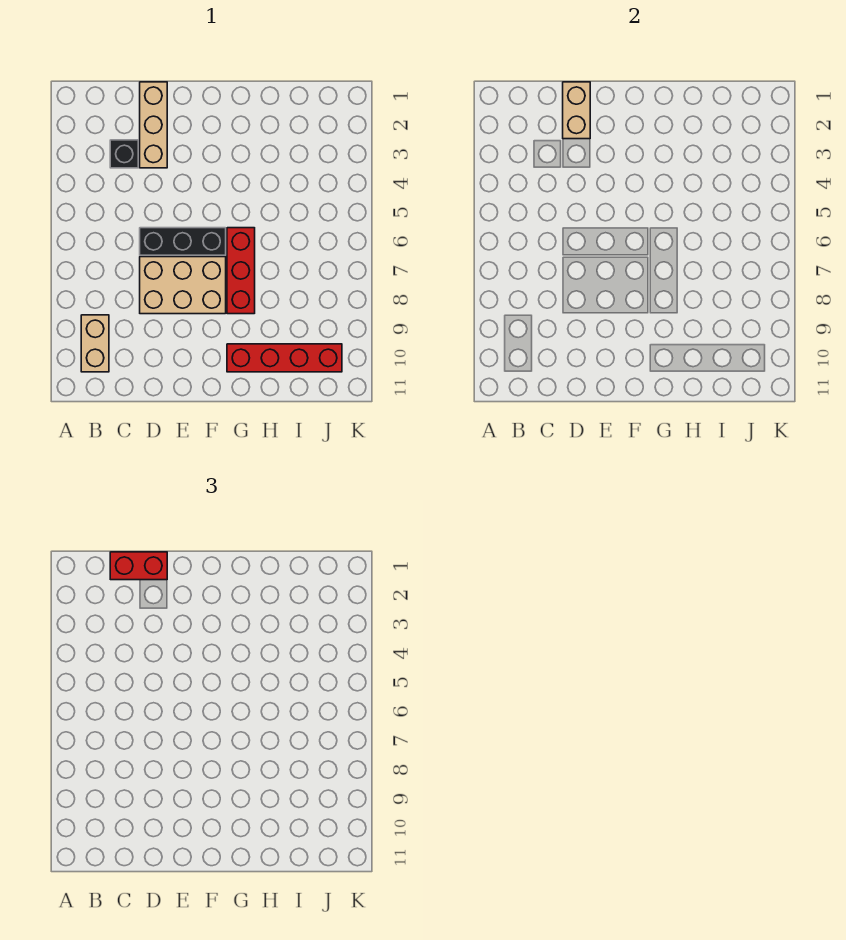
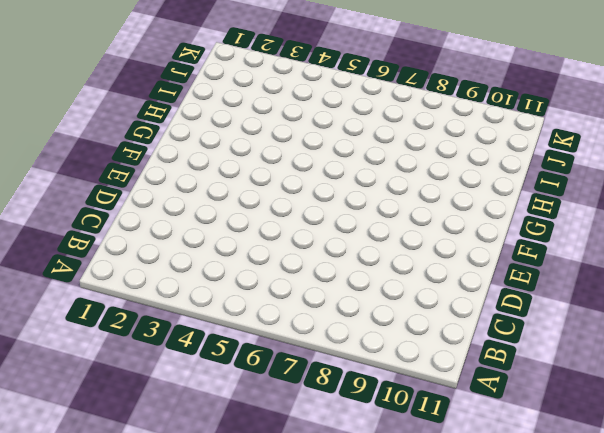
none -> tan brick B9:B10 level 1
none -> black brick C3 level 1

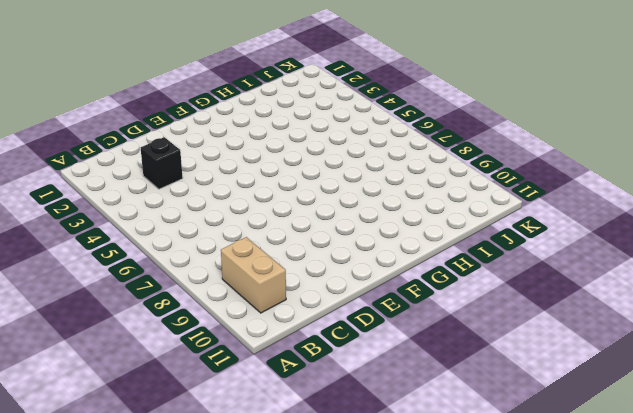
none -> tan brick D1:D3 level 1
none -> black brick D6:F6 level 1

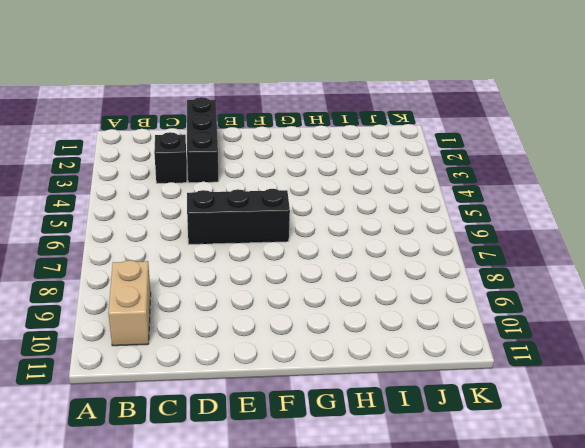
black brick D1:D3 level 1 -> tan brick D1:D3 level 1
none -> tan brick D7:F8 level 1
none -> red brick G6:G8 level 1

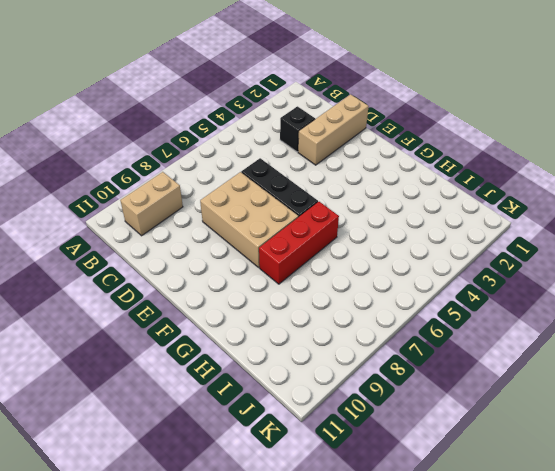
none -> red brick G10:J10 level 1
none -> tan brick D1:D2 level 2

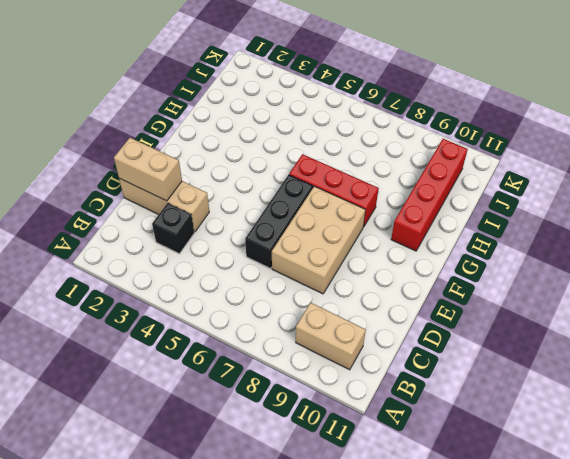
none -> red brick C1:D1 level 3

Problem details
Please output, exactly and with no pictures, only the lines from the one containing "none -> black brick D6:F6 level 1" through the final line of the records above.

Result
none -> black brick D6:F6 level 1

black brick D1:D3 level 1 -> tan brick D1:D3 level 1
none -> tan brick D7:F8 level 1
none -> red brick G6:G8 level 1

none -> red brick G10:J10 level 1
none -> tan brick D1:D2 level 2

none -> red brick C1:D1 level 3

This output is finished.